REQUIRED WORK: Copy the listing out exactly as shown.

Start of WORKING DATA

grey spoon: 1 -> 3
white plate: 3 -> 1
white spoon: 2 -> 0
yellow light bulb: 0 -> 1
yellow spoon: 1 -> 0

End of WORKING DATA

EXPECTED ANSWER:
grey spoon: 1 -> 3
white plate: 3 -> 1
white spoon: 2 -> 0
yellow light bulb: 0 -> 1
yellow spoon: 1 -> 0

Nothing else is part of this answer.